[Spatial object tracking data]
———

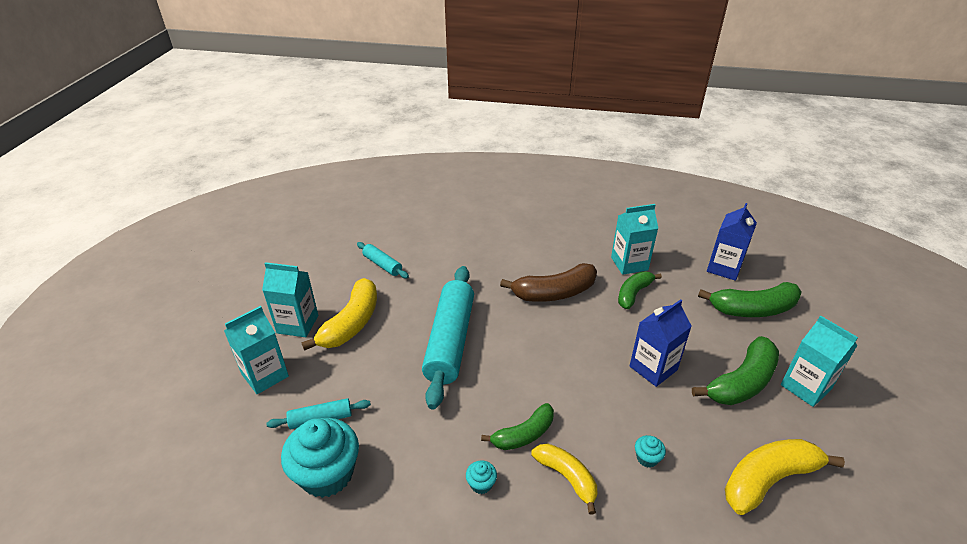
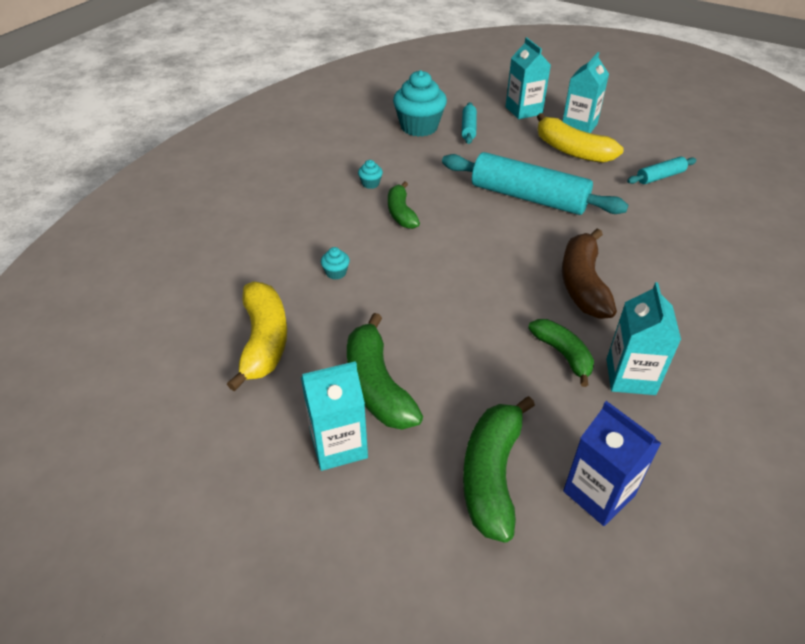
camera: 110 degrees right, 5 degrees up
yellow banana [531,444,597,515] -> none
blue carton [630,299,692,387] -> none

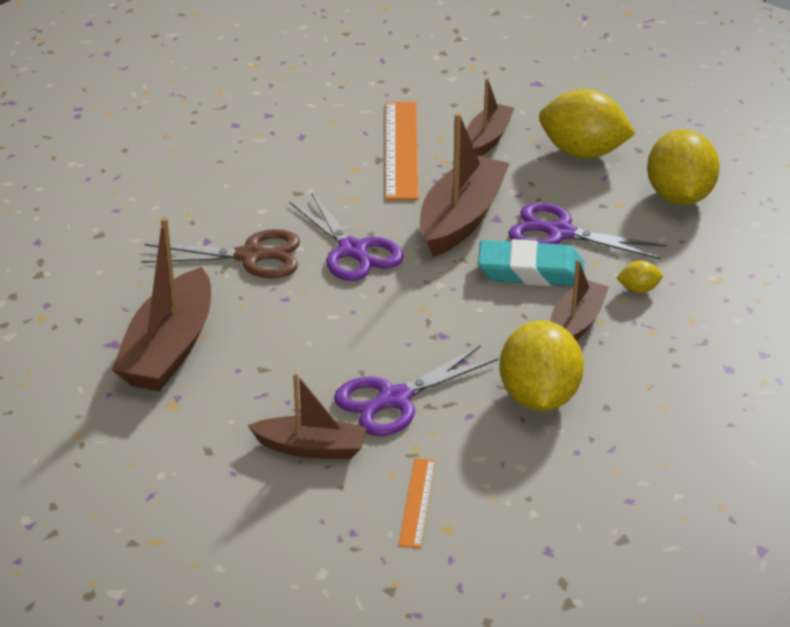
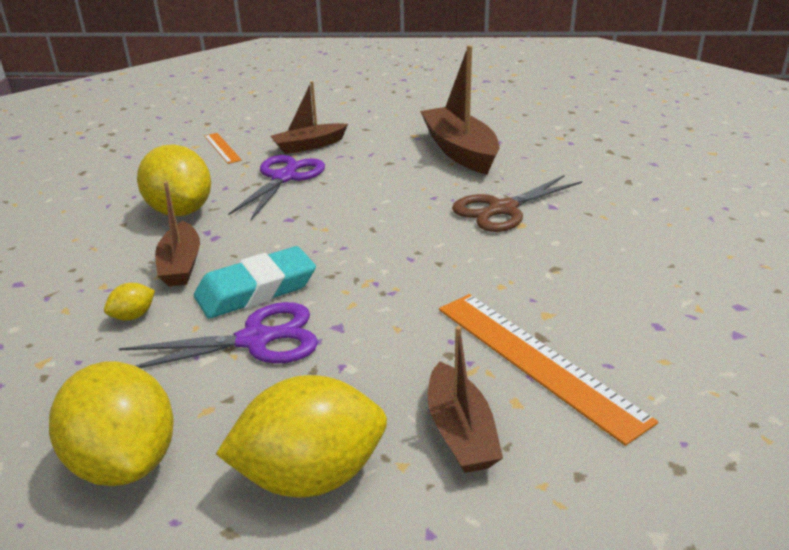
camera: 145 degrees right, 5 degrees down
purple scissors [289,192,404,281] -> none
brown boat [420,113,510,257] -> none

———

(ACTIVITY) Go to the line holding "purple scissors [289,192,404,281] -> none" in the entries above and return it, along with every line after it, exactly as written.

(ANSWER BOX)
purple scissors [289,192,404,281] -> none
brown boat [420,113,510,257] -> none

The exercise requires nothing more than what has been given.